*Work order*
Nothing below is to be printed except the lines between the line holding "The hammer (bright" and the line holding "The lamp (brown)", inclusive, each exactly as it appears.
══ Information
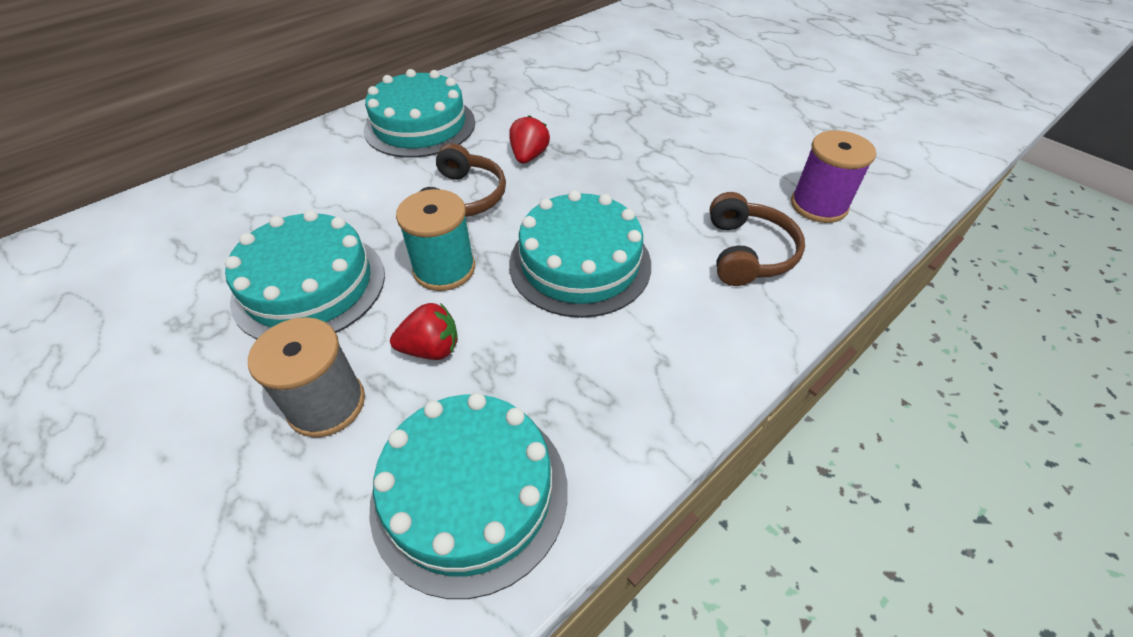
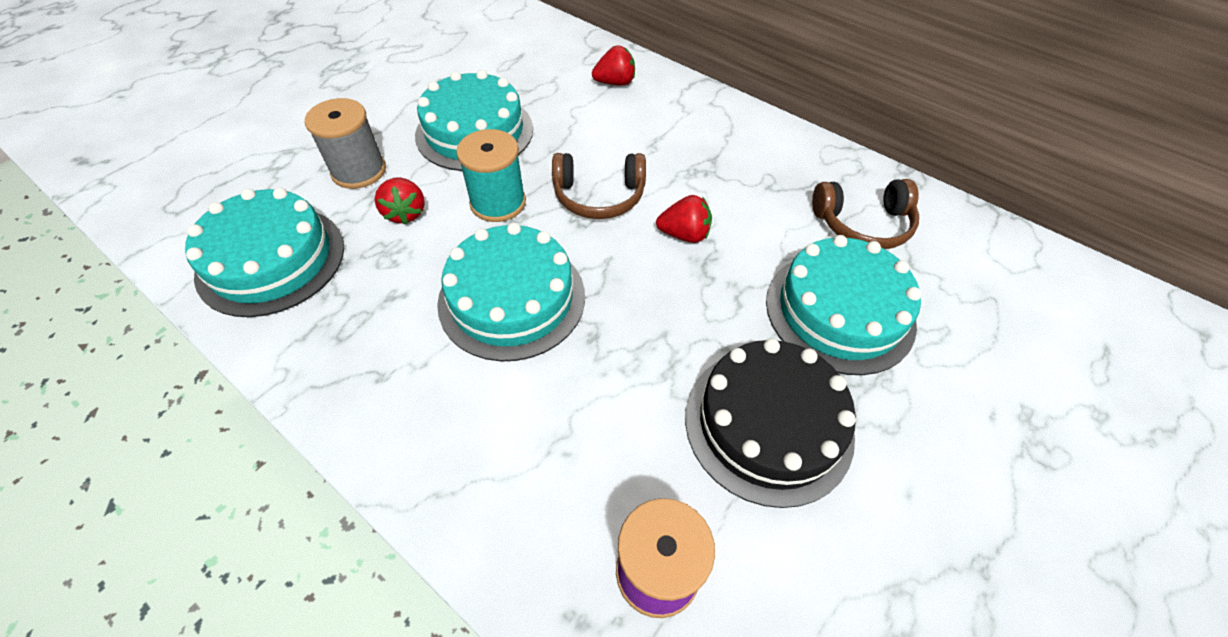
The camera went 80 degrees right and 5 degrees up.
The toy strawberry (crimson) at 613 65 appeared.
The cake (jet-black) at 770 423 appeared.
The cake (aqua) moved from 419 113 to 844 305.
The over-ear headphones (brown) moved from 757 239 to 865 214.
════
══ Information
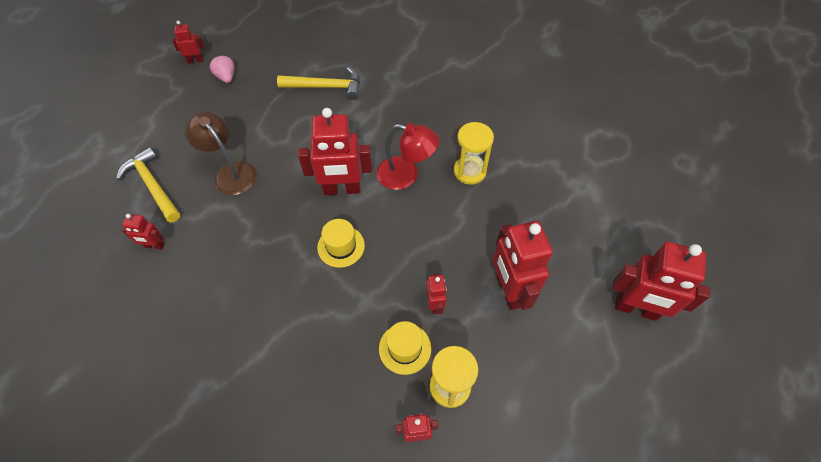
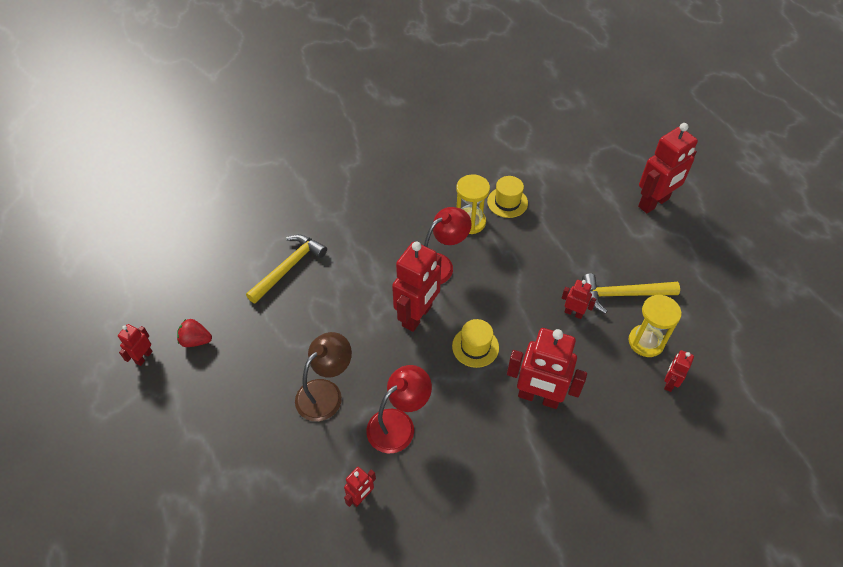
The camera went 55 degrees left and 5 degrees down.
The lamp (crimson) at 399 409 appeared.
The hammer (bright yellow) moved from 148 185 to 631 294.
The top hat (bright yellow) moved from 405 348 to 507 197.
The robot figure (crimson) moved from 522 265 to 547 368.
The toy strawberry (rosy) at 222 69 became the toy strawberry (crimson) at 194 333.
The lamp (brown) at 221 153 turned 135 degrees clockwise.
════
*Result*
The hammer (bright yellow) moved from 148 185 to 631 294.
The top hat (bright yellow) moved from 405 348 to 507 197.
The robot figure (crimson) moved from 522 265 to 547 368.
The toy strawberry (rosy) at 222 69 became the toy strawberry (crimson) at 194 333.
The lamp (brown) at 221 153 turned 135 degrees clockwise.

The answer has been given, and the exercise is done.